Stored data
○ ○ ○

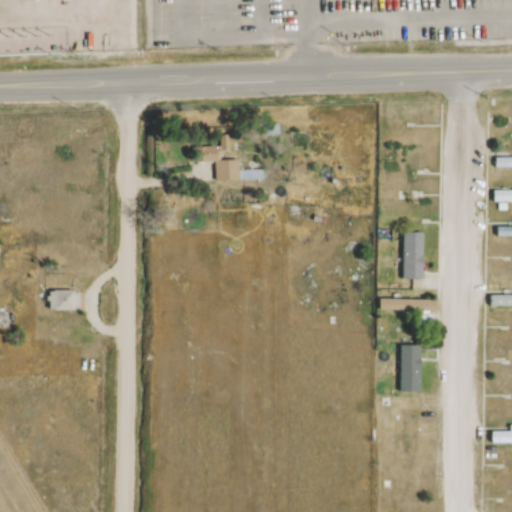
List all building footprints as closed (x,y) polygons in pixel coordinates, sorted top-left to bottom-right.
[(104,37),(104,48),(113,48),(113,37),(104,37)] [(276,135),(276,126),(254,126),(254,135),(276,135)] [(289,148),(308,148),(308,134),(289,134),(289,148)] [(193,148),(193,163),(212,163),(212,181),(260,180),(259,170),(236,171),(236,160),(216,161),(216,147),(193,148)] [(400,152),(400,192),(419,192),(419,152),(400,152)] [(399,280),(420,280),(420,233),(399,233),(399,280)] [(46,291),(46,310),(73,310),(73,291),(46,291)] [(431,299),(373,299),(373,311),(431,311),(431,299)] [(0,324),(13,325),(13,312),(0,311),(0,324)] [(419,392),(419,345),(395,345),(395,392),(419,392)] [(395,408),(395,456),(416,457),(417,422),(431,422),(432,399),(418,399),(418,409),(395,408)]
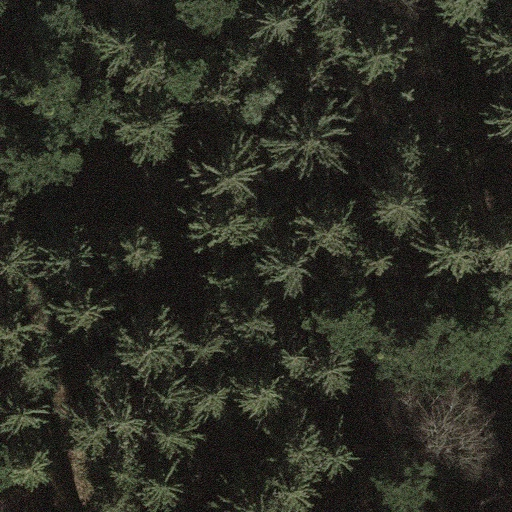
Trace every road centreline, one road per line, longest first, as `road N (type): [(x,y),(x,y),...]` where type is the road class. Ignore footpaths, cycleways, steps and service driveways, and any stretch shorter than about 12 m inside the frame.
road 1 (track): [(156,511),(176,488),(427,351)]
road 2 (track): [(511,470),(427,351)]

○ ○ ○

Convert the listing above into a two-column CSV with the headers text and answer. Give one row for each text and its answer, with each value in a single quoted field and line breaks replaced by spaces, and leave the pictures out.

**Reply**
text,answer
"List all building footprints as closed (x,y) polygons in pixel coordinates, sorted top-left to bottom-right.","[(104,37),(104,48),(113,48),(113,37),(104,37)] [(276,135),(276,126),(254,126),(254,135),(276,135)] [(289,148),(308,148),(308,134),(289,134),(289,148)] [(193,148),(193,163),(212,163),(212,181),(260,180),(259,170),(236,171),(236,160),(216,161),(216,147),(193,148)] [(400,152),(400,192),(419,192),(419,152),(400,152)] [(399,280),(420,280),(420,233),(399,233),(399,280)] [(46,291),(46,310),(73,310),(73,291),(46,291)] [(431,299),(373,299),(373,311),(431,311),(431,299)] [(0,324),(13,325),(13,312),(0,311),(0,324)] [(419,392),(419,345),(395,345),(395,392),(419,392)] [(395,408),(395,456),(416,457),(417,422),(431,422),(432,399),(418,399),(418,409),(395,408)]"
"Trace every road centreline, one road per line, longest first, as `road N (type): [(x,y),(x,y),...]` where type is the road class. Ignore footpaths, cycleways, steps and service driveways, and any stretch shorter than about 12 m inside the frame.","road 1 (track): [(156,511),(176,488),(427,351)] road 2 (track): [(511,470),(427,351)]"